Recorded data
####################

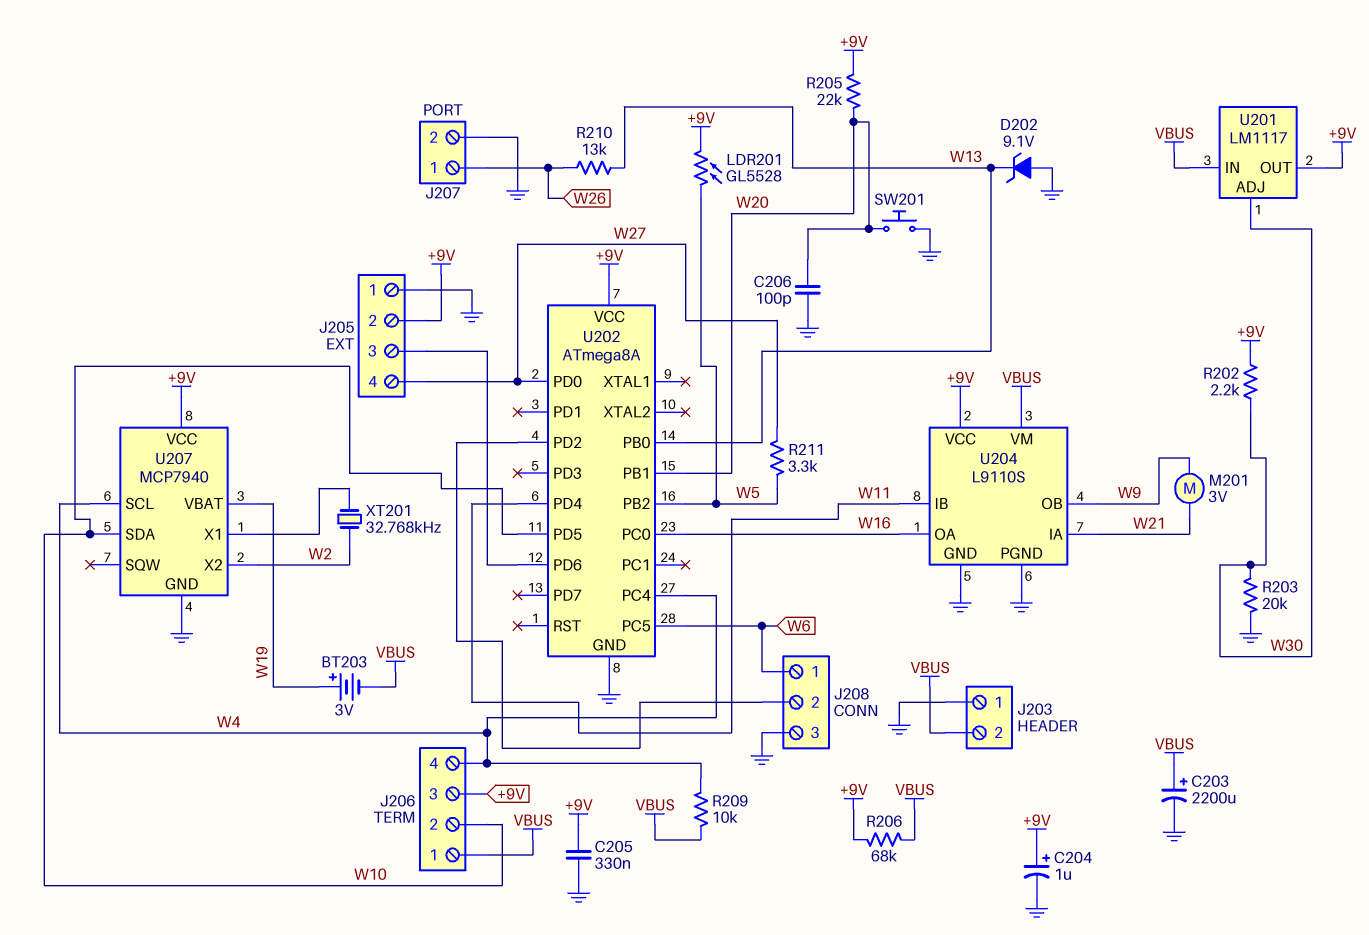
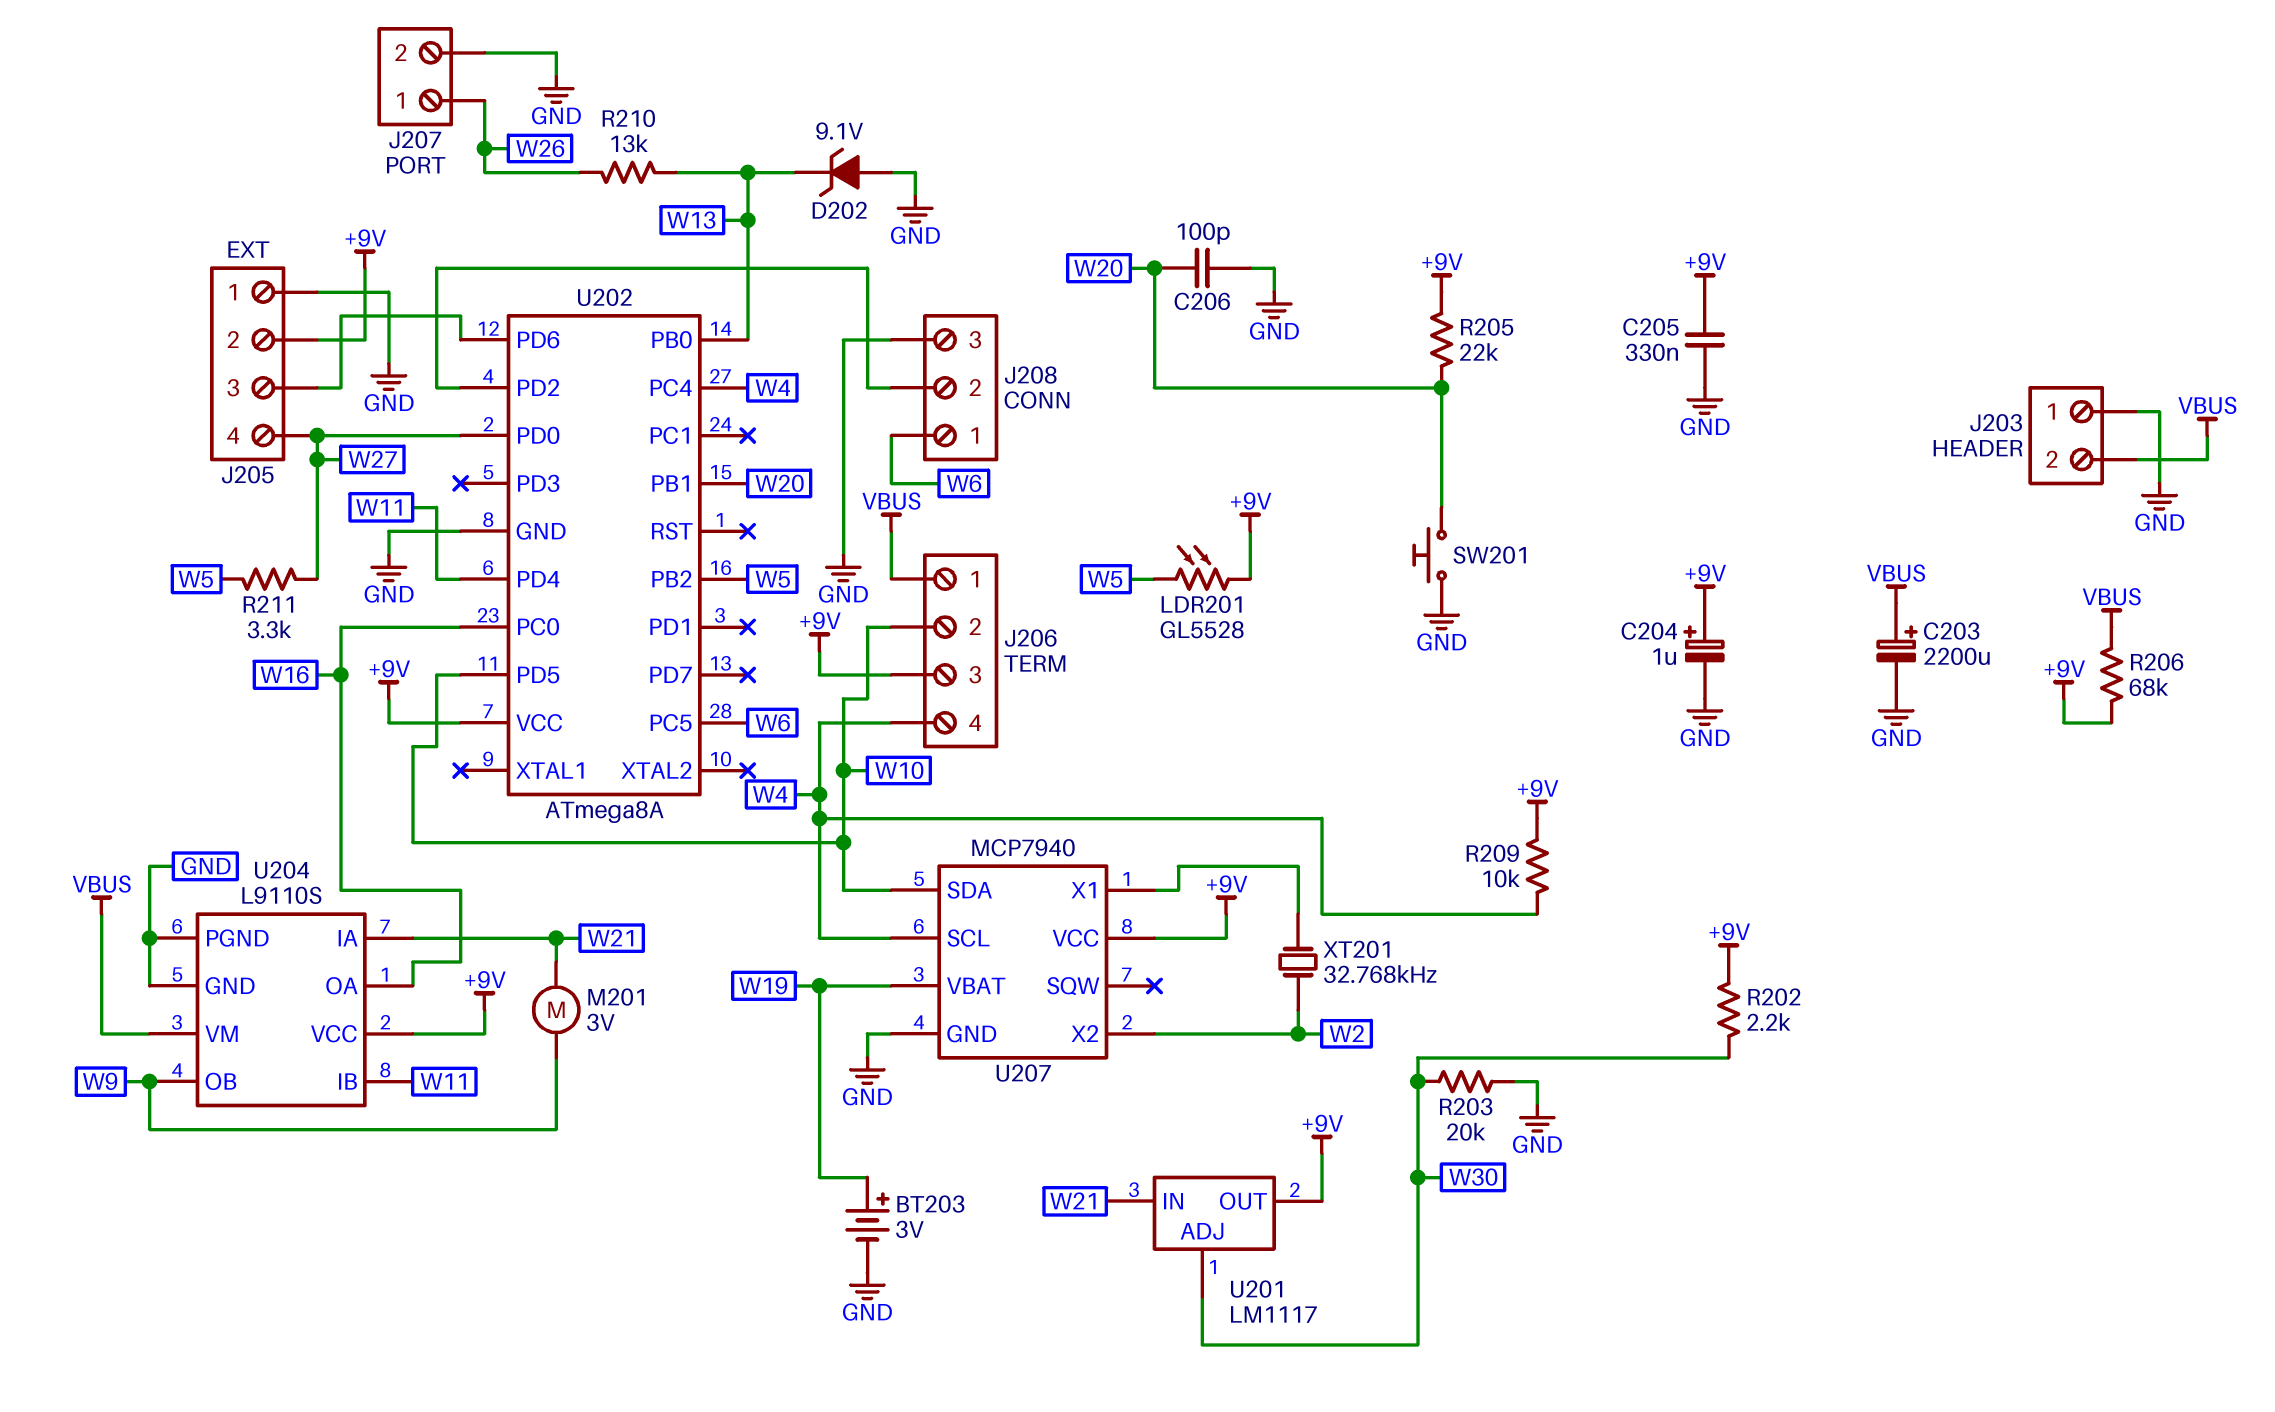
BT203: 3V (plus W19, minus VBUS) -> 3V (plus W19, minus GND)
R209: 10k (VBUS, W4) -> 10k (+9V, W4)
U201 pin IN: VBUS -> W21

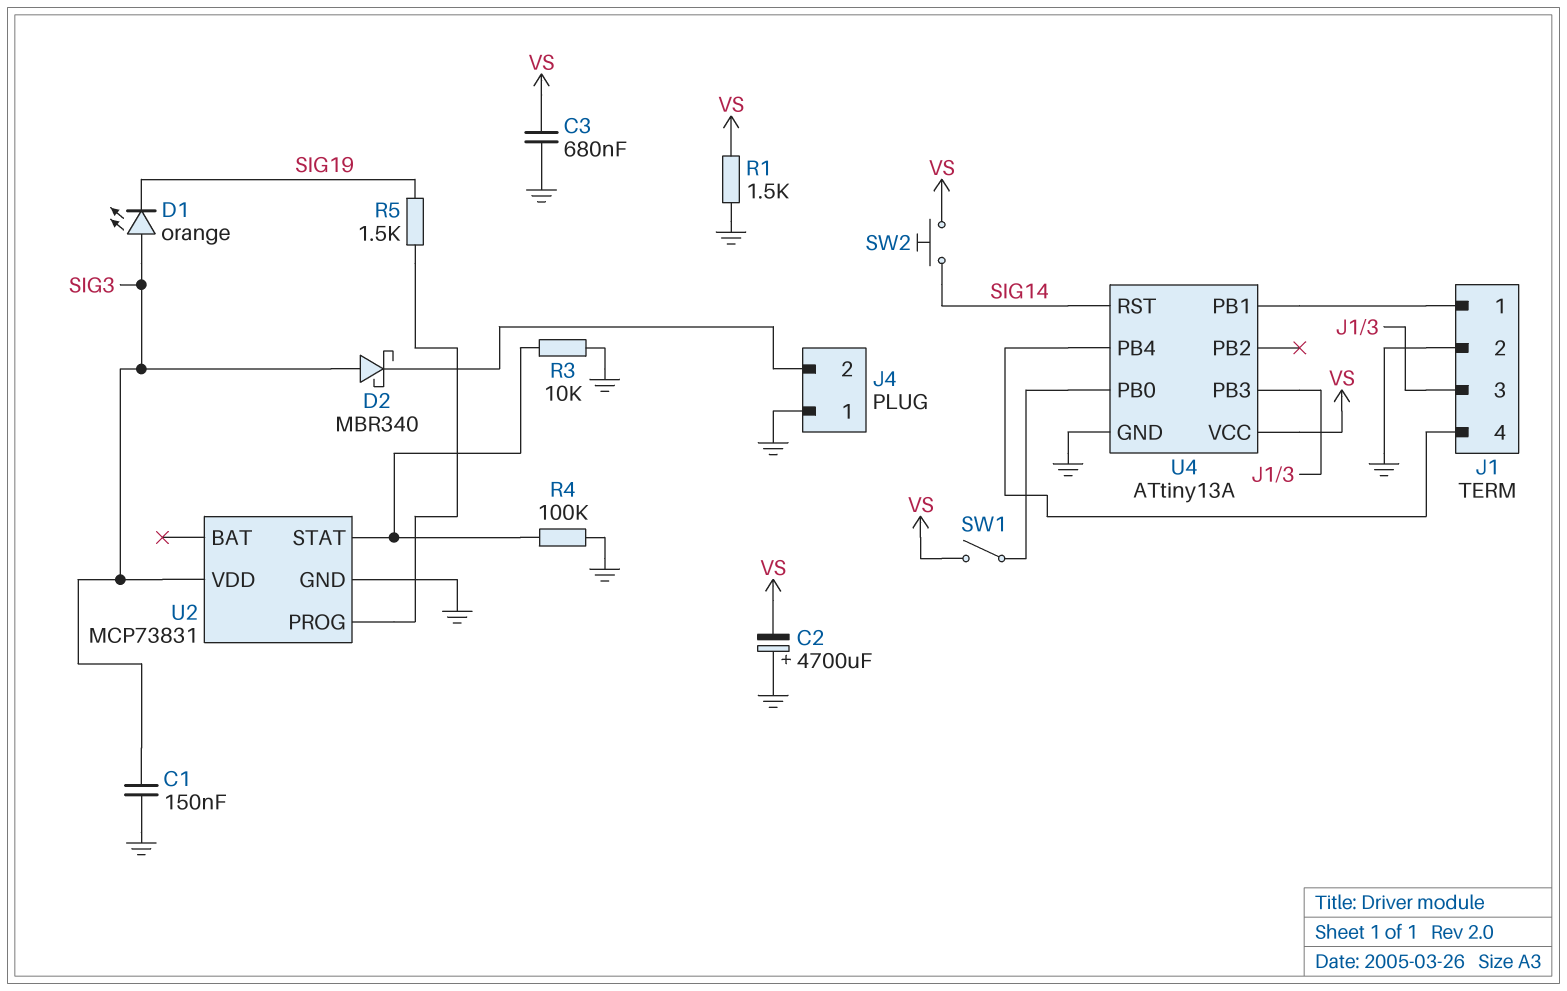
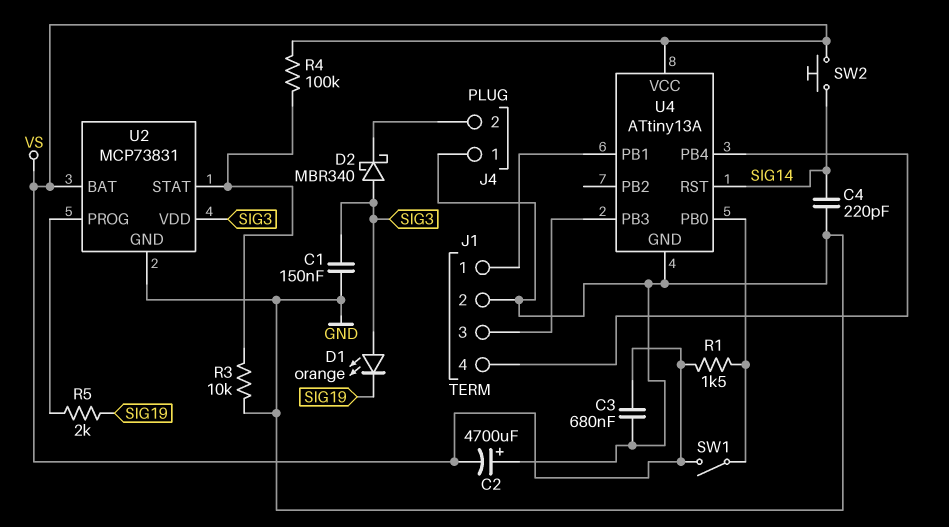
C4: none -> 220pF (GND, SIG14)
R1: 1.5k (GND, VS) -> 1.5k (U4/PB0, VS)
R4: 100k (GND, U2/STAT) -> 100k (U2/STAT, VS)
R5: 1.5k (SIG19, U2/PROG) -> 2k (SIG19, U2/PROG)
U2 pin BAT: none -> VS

####################

EXERCISE
Extract exactly the lines above from the line containing "U201 pin IN: VBUS -> W21" through the last one, both ends included, but not the pictures.

TASK SOLUTION
U201 pin IN: VBUS -> W21

C4: none -> 220pF (GND, SIG14)
R1: 1.5k (GND, VS) -> 1.5k (U4/PB0, VS)
R4: 100k (GND, U2/STAT) -> 100k (U2/STAT, VS)
R5: 1.5k (SIG19, U2/PROG) -> 2k (SIG19, U2/PROG)
U2 pin BAT: none -> VS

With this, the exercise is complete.